▸ WORK INSTRUCTIONS:
Please output exactly the lines of the material from the first through the line containing "Answer in <instances>...</instances>.", and nothing more.

▸ INFORMATION SHOWN:
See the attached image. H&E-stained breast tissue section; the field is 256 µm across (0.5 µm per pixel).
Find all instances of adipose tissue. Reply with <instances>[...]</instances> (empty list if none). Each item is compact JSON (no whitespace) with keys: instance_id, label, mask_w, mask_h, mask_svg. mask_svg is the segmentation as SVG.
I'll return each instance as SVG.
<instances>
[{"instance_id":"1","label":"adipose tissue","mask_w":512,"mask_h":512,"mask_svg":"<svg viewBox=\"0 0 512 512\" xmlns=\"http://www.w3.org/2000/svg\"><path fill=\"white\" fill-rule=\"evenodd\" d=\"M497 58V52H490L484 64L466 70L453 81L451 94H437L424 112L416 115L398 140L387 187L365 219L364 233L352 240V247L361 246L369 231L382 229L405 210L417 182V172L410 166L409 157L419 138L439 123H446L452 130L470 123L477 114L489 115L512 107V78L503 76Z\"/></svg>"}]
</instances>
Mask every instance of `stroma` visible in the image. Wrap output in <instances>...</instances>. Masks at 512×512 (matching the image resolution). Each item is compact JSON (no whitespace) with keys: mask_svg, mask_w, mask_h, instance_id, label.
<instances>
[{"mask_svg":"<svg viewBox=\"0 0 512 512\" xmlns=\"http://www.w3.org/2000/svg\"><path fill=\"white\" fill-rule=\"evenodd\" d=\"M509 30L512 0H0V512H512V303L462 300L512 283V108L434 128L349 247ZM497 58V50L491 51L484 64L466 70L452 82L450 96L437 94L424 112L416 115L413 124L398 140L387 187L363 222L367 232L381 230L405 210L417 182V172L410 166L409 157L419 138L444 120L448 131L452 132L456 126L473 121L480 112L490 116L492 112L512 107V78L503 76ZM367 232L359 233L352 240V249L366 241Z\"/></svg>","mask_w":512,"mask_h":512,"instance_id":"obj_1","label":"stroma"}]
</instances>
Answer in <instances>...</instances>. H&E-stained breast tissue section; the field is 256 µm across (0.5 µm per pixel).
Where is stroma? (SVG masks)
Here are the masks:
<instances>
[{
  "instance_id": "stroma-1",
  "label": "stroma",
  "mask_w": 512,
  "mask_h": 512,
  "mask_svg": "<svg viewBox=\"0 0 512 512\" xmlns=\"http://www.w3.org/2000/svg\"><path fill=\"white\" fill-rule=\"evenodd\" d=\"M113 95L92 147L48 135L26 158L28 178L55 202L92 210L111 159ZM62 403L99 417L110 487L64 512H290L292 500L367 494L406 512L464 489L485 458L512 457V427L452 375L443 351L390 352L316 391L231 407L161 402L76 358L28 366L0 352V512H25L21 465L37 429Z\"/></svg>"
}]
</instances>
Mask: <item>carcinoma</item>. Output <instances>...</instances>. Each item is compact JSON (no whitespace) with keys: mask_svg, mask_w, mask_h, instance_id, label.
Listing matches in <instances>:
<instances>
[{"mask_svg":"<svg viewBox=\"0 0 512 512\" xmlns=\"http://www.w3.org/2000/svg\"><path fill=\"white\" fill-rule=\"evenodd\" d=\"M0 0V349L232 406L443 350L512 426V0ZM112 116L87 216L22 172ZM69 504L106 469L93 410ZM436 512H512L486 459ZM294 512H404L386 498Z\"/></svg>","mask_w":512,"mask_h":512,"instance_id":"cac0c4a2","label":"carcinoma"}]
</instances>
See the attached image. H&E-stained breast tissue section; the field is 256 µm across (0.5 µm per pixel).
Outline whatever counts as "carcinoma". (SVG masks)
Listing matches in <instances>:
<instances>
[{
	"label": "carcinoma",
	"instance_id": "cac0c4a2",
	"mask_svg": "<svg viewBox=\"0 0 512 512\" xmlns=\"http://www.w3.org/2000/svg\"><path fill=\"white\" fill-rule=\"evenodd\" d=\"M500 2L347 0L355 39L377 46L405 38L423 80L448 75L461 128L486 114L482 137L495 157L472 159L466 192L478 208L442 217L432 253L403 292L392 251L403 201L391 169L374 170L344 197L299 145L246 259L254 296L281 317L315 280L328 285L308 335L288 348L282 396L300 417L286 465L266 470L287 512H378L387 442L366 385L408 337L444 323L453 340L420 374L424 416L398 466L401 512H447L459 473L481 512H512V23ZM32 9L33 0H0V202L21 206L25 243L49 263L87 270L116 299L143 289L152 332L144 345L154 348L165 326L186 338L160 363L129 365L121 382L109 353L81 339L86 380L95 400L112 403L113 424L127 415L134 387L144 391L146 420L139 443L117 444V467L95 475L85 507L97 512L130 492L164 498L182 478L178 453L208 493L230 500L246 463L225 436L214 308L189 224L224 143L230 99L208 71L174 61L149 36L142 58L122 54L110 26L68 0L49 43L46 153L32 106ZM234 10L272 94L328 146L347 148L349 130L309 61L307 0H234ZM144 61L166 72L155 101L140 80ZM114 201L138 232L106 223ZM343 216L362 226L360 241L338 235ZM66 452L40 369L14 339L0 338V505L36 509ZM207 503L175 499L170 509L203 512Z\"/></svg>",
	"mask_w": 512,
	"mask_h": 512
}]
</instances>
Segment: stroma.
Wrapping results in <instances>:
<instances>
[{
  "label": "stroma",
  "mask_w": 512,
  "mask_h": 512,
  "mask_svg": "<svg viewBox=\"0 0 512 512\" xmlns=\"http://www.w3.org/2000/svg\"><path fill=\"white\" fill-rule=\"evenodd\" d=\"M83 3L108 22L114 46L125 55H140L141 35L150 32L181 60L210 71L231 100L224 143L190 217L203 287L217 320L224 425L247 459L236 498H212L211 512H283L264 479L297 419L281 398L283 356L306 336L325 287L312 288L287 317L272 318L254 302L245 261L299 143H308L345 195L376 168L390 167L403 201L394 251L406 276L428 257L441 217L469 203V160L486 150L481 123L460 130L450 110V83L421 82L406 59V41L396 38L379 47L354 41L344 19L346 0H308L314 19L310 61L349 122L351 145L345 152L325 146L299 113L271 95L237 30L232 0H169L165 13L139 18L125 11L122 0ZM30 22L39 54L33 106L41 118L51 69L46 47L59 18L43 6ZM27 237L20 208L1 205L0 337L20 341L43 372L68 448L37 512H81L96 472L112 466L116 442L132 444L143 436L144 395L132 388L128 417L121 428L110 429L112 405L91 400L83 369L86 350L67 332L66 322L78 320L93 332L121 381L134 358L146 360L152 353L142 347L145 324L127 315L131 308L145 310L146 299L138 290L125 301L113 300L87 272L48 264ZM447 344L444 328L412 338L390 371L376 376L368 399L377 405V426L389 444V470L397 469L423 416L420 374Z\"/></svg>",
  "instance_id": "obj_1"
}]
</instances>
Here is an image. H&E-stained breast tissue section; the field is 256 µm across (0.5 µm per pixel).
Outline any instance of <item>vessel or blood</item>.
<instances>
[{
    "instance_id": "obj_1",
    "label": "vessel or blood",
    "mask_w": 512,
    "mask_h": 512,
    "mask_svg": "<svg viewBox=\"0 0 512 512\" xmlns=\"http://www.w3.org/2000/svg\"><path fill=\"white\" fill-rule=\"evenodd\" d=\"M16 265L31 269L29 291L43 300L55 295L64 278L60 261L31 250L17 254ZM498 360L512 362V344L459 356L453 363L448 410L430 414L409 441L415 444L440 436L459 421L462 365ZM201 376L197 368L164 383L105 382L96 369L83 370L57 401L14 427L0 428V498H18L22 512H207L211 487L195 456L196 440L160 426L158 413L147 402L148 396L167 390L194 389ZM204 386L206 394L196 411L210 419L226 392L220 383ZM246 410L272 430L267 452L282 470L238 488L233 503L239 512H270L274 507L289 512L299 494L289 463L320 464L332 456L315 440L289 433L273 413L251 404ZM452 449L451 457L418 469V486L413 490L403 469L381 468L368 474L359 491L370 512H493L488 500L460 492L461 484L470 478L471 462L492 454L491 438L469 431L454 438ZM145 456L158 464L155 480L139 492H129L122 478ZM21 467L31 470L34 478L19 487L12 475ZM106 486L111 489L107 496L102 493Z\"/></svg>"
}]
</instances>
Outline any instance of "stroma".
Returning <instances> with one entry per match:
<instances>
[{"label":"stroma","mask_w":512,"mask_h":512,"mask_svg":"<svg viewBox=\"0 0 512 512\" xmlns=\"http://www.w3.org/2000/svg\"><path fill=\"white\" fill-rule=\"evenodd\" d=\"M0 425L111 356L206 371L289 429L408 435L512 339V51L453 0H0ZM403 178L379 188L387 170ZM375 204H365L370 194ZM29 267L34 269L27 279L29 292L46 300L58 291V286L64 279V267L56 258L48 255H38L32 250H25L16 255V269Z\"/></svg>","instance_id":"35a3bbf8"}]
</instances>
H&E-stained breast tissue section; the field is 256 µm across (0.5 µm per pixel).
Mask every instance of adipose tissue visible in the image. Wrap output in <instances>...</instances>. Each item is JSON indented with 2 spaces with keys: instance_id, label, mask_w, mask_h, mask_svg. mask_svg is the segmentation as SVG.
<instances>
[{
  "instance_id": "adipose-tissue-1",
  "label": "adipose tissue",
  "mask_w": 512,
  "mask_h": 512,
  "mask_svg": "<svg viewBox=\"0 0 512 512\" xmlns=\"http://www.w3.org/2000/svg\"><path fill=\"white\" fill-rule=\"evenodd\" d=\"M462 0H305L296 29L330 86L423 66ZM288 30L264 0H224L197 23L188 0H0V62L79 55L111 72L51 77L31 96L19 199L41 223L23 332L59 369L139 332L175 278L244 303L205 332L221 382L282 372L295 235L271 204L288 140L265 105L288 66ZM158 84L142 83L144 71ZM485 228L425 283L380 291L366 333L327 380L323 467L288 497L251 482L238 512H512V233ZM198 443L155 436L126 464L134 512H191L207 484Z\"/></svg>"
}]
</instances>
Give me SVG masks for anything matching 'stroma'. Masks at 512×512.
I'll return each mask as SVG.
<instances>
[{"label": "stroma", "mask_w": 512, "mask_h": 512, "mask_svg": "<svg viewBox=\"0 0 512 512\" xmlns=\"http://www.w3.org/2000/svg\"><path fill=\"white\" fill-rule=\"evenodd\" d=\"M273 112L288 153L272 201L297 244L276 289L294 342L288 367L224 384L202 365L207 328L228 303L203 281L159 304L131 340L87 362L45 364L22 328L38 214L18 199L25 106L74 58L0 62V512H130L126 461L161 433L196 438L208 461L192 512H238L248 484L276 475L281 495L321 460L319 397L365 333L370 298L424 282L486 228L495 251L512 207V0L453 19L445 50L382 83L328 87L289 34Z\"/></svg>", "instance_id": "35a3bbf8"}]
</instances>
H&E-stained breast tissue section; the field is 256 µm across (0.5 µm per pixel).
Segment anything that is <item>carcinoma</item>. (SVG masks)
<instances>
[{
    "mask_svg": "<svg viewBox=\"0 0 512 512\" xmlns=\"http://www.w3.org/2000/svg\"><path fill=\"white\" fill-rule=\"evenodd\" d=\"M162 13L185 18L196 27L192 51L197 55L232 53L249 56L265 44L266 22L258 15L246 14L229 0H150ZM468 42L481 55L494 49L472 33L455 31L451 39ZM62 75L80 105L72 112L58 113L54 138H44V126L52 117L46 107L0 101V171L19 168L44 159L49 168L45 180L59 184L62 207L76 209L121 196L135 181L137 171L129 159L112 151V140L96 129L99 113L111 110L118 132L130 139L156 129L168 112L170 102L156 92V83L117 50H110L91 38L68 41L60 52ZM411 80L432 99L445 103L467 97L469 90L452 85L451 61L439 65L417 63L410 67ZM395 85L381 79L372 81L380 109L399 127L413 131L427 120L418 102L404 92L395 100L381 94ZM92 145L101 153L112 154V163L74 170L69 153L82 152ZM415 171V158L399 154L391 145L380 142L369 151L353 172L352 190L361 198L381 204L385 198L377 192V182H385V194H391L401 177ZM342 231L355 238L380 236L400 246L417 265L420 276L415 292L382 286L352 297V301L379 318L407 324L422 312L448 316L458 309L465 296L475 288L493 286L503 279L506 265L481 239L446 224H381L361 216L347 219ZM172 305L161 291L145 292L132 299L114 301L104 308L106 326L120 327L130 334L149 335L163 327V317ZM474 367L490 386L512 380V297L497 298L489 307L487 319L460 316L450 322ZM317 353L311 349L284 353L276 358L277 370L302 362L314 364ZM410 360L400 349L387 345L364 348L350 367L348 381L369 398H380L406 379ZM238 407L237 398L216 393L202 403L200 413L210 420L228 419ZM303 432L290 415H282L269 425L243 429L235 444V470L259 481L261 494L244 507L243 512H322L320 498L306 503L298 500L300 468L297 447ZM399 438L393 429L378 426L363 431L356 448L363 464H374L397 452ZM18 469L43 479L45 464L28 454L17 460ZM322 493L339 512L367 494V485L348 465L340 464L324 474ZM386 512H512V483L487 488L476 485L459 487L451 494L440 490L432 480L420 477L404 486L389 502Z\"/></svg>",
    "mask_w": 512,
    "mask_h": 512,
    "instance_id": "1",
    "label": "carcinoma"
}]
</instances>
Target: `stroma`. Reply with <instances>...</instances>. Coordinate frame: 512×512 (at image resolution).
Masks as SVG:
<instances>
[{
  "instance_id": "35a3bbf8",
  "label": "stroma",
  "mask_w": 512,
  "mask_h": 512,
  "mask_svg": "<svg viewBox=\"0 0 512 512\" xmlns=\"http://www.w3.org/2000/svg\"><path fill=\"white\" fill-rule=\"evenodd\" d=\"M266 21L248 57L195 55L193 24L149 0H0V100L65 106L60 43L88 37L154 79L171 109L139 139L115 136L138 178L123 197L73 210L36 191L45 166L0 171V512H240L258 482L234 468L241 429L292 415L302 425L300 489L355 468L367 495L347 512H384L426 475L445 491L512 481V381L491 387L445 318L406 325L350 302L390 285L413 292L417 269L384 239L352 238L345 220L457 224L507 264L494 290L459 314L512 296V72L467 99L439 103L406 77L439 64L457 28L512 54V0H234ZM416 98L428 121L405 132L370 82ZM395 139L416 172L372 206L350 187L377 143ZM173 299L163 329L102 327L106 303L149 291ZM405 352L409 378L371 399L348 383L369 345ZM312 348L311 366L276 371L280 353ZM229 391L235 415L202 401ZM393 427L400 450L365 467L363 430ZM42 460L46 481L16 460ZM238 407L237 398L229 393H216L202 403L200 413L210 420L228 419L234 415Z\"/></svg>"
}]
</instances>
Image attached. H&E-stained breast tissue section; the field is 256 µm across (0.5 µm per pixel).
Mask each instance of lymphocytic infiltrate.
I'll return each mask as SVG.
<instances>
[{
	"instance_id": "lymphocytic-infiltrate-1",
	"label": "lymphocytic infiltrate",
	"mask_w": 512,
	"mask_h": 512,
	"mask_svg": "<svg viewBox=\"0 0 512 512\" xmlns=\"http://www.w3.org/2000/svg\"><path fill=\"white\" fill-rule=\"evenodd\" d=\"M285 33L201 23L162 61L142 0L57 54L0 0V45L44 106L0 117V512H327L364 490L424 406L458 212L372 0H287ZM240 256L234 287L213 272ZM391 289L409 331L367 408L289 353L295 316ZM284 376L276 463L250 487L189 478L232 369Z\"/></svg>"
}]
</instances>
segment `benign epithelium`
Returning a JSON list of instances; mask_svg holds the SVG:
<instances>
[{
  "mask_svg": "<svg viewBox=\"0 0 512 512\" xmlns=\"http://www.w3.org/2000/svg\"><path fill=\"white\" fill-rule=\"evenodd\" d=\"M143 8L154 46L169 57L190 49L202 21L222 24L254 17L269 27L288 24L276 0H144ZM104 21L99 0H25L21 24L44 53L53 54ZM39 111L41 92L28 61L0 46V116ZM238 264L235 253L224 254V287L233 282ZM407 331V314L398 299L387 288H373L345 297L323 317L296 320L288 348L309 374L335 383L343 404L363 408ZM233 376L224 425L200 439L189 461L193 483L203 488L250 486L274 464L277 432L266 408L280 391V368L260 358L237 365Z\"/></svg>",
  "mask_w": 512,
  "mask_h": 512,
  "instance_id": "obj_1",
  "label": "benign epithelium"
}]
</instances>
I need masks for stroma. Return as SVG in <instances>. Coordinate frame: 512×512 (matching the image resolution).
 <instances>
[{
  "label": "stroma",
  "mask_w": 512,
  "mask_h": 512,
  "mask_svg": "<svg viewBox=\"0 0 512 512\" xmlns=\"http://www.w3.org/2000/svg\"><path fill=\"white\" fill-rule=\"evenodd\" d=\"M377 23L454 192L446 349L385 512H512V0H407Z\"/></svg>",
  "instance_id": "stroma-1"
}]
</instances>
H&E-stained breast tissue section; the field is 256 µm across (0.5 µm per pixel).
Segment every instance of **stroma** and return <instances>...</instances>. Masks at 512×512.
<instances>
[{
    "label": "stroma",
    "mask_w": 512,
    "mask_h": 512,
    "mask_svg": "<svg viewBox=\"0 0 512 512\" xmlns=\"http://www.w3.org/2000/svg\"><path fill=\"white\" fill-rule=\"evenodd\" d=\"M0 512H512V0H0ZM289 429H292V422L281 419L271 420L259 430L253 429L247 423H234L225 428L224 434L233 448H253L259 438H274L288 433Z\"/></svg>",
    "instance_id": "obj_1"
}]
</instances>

▸ ANSWER TO THIS TASK:
See the attached image. H&E-stained breast tissue section; the field is 256 µm across (0.5 µm per pixel).
Find all instances of adipose tissue. Reply with <instances>[...]</instances> (empty list if none). Each item is compact JSON (no whitespace) with keys: instance_id, label, mask_w, mask_h, mask_svg. mask_svg is the segmentation as SVG.
I'll return each instance as SVG.
<instances>
[{"instance_id":"1","label":"adipose tissue","mask_w":512,"mask_h":512,"mask_svg":"<svg viewBox=\"0 0 512 512\" xmlns=\"http://www.w3.org/2000/svg\"><path fill=\"white\" fill-rule=\"evenodd\" d=\"M497 58V52H490L484 64L466 70L453 81L451 94H437L424 112L416 115L398 140L387 187L365 219L364 233L352 240V247L361 246L369 231L382 229L405 210L417 182V172L410 166L409 157L419 138L439 123H446L452 130L470 123L477 114L489 115L512 107V78L503 76Z\"/></svg>"}]
</instances>
Mask every instance of `stroma` visible in the image. Wrap output in <instances>...</instances>. Masks at 512×512 (matching the image resolution). Each item is compact JSON (no whitespace) with keys: mask_svg, mask_w, mask_h, instance_id, label.
<instances>
[{"mask_svg":"<svg viewBox=\"0 0 512 512\" xmlns=\"http://www.w3.org/2000/svg\"><path fill=\"white\" fill-rule=\"evenodd\" d=\"M509 30L512 0H0V512H512V303L462 300L512 283V108L434 128L349 247ZM497 58V50L491 51L484 64L466 70L452 82L450 96L437 94L424 112L416 115L413 124L398 140L387 187L363 222L367 232L381 230L405 210L417 182V172L410 166L409 157L419 138L444 120L448 131L452 132L456 126L473 121L480 112L490 116L492 112L512 107V78L503 76ZM367 232L359 233L352 240V249L366 241Z\"/></svg>","mask_w":512,"mask_h":512,"instance_id":"obj_1","label":"stroma"}]
</instances>
Answer in <instances>...</instances>. H&E-stained breast tissue section; the field is 256 µm across (0.5 µm per pixel).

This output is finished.